**INPUT DATA**
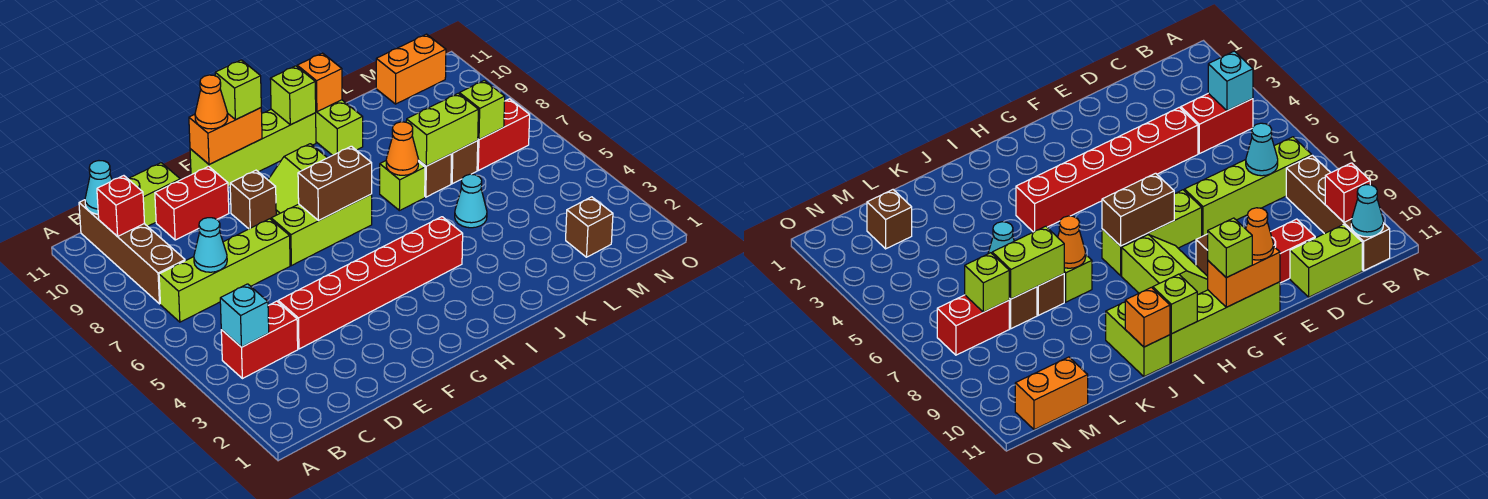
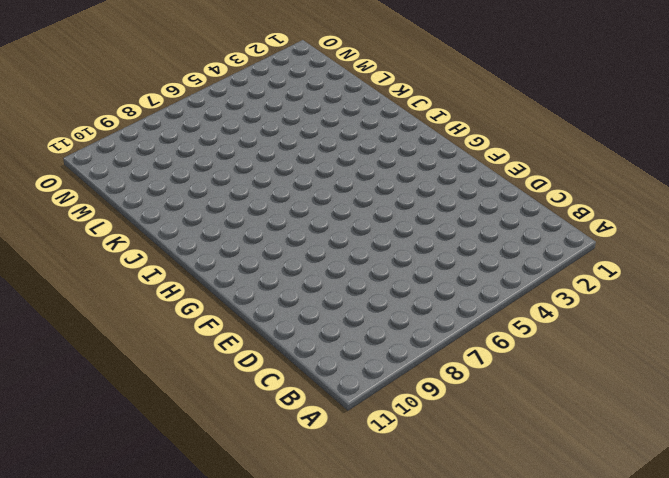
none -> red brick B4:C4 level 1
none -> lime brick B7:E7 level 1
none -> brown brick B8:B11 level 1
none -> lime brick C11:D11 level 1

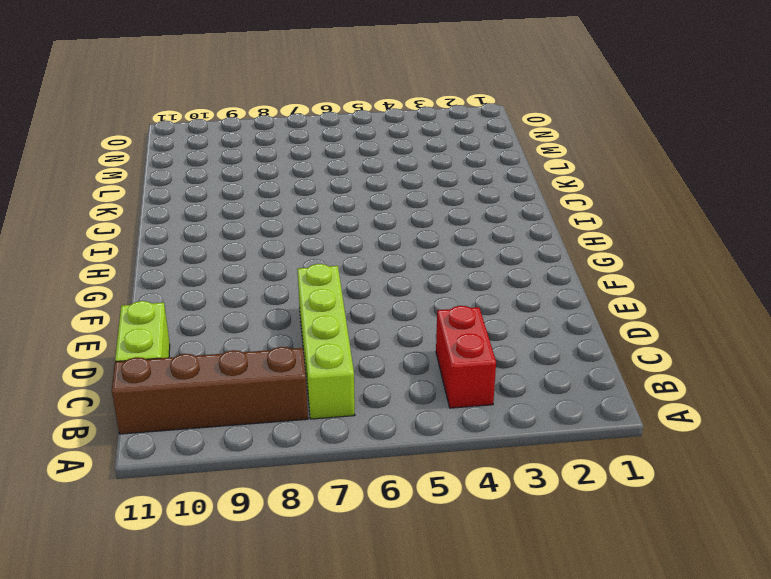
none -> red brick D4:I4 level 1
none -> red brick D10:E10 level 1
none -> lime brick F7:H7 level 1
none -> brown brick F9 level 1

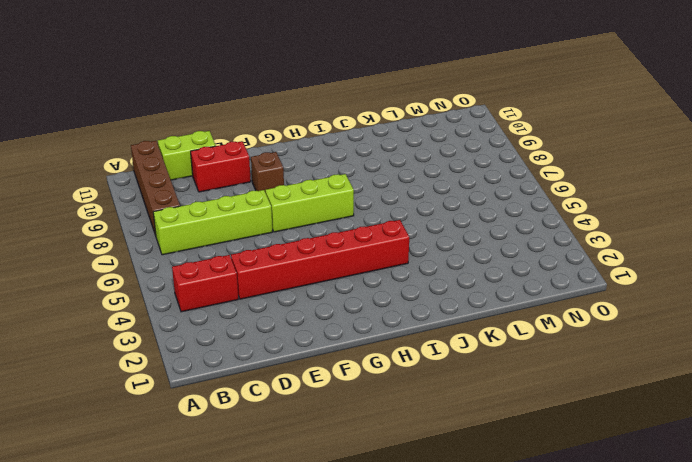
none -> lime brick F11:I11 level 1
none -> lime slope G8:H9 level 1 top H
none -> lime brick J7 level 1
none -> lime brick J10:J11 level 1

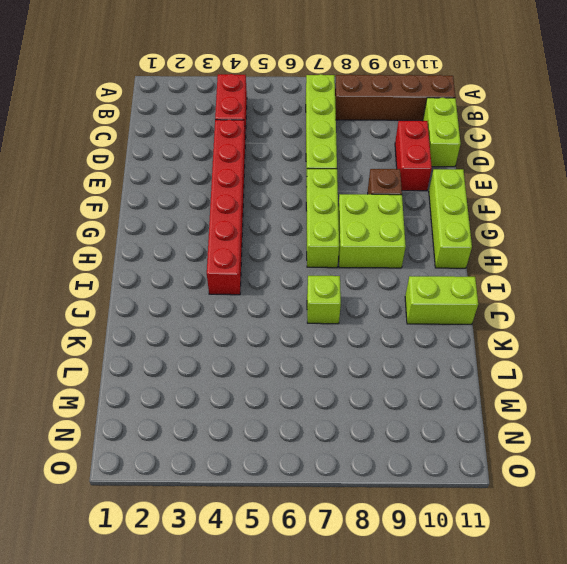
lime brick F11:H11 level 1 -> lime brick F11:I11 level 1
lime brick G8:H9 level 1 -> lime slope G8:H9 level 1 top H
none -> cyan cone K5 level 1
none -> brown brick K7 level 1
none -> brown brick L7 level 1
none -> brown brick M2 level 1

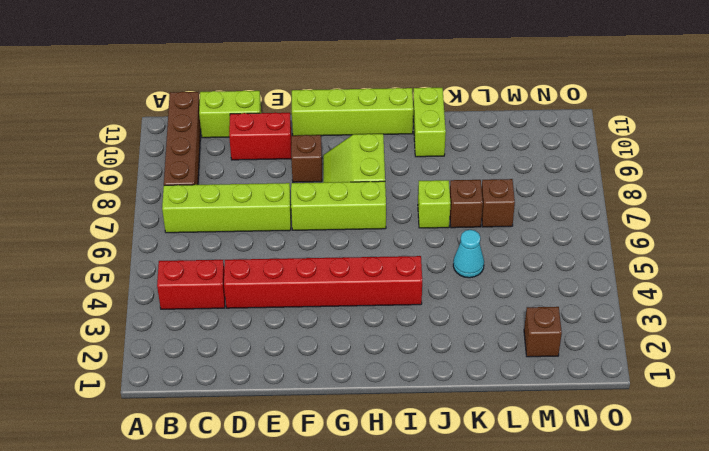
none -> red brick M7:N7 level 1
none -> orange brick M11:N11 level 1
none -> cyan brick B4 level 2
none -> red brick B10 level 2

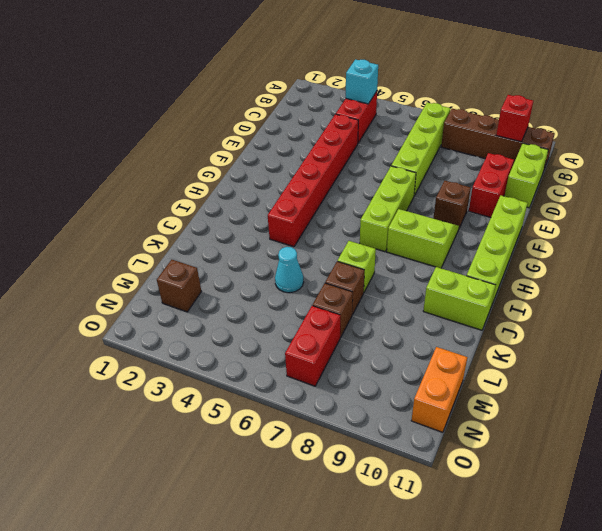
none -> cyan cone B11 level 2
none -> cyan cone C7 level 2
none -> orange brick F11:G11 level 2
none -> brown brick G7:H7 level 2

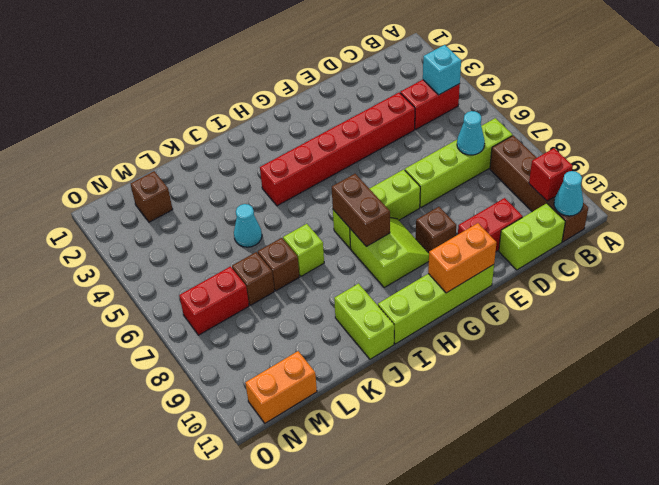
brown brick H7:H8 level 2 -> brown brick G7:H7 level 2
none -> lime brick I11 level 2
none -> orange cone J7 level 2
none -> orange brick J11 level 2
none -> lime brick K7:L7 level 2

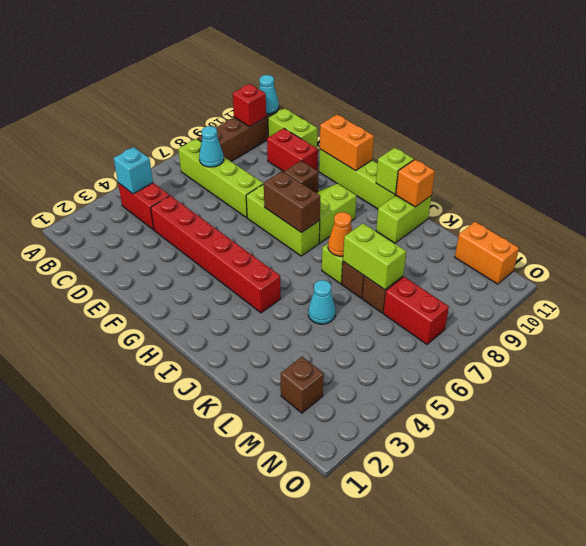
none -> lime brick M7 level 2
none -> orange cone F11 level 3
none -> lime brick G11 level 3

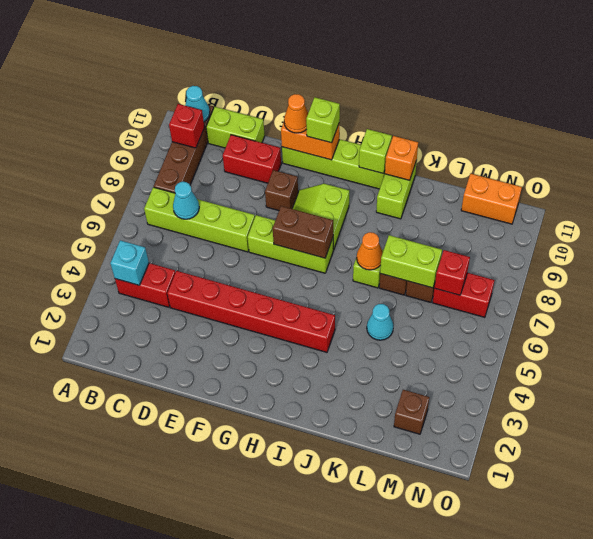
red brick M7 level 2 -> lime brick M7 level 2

---

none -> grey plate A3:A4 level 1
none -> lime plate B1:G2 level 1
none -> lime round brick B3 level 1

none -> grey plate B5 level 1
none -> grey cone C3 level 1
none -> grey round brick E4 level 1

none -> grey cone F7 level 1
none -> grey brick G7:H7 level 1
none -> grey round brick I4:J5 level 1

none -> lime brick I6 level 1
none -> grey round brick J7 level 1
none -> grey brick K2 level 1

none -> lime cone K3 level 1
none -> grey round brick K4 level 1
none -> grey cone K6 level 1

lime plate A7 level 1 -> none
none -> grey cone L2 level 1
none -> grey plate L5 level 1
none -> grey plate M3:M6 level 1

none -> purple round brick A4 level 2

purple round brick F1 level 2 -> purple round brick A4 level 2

--

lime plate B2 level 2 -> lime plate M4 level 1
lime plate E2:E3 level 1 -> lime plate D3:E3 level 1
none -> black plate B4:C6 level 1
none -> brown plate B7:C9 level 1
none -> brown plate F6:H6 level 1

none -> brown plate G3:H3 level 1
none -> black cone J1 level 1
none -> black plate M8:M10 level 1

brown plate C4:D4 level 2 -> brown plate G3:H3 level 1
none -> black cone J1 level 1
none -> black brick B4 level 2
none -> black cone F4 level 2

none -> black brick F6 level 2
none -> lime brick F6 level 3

**GOAL OF THE EXERCISE**
Go back to the listing above. Copy word for word the lines from the one with "none -> black cone F4 level 2" through the one with "none -> lime brick F6 level 3", and nothing more.

**REPLY**
none -> black cone F4 level 2

none -> black brick F6 level 2
none -> lime brick F6 level 3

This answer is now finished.